»»

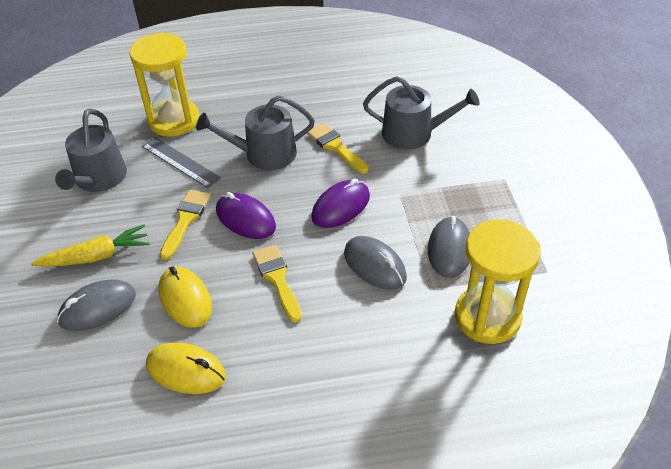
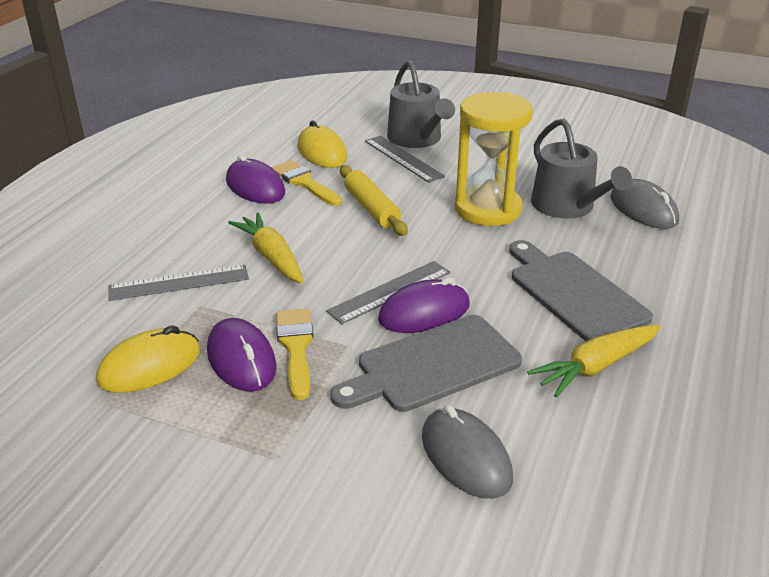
grey cutting board: 0 -> 2
grey mouse: 3 -> 2
grey ruler: 1 -> 3
grey watering can: 3 -> 2
purple mouse: 2 -> 3
yellow brush: 3 -> 2
yellow carrot: 1 -> 2
yellow hourglass: 2 -> 1
yellow rolling pin: 0 -> 1

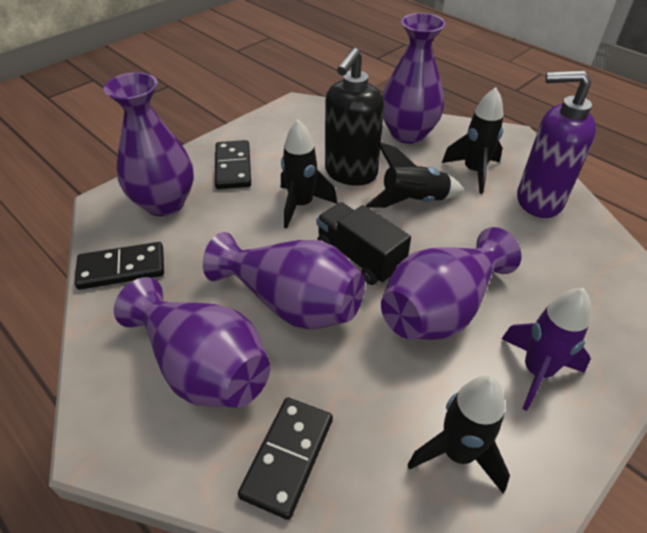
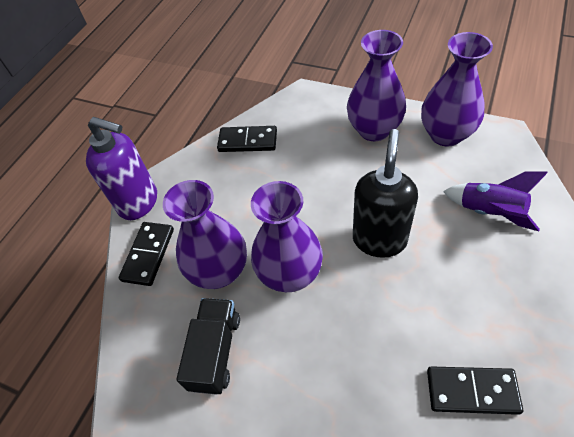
black rocket: 4 -> 0
purple vase: 5 -> 4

««

Starting with the first entry and ending with the last, reproduce the listing exactly, without its pictures.

### Answer to this problem
grey cutting board: 0 -> 2
grey mouse: 3 -> 2
grey ruler: 1 -> 3
grey watering can: 3 -> 2
purple mouse: 2 -> 3
yellow brush: 3 -> 2
yellow carrot: 1 -> 2
yellow hourglass: 2 -> 1
yellow rolling pin: 0 -> 1

black rocket: 4 -> 0
purple vase: 5 -> 4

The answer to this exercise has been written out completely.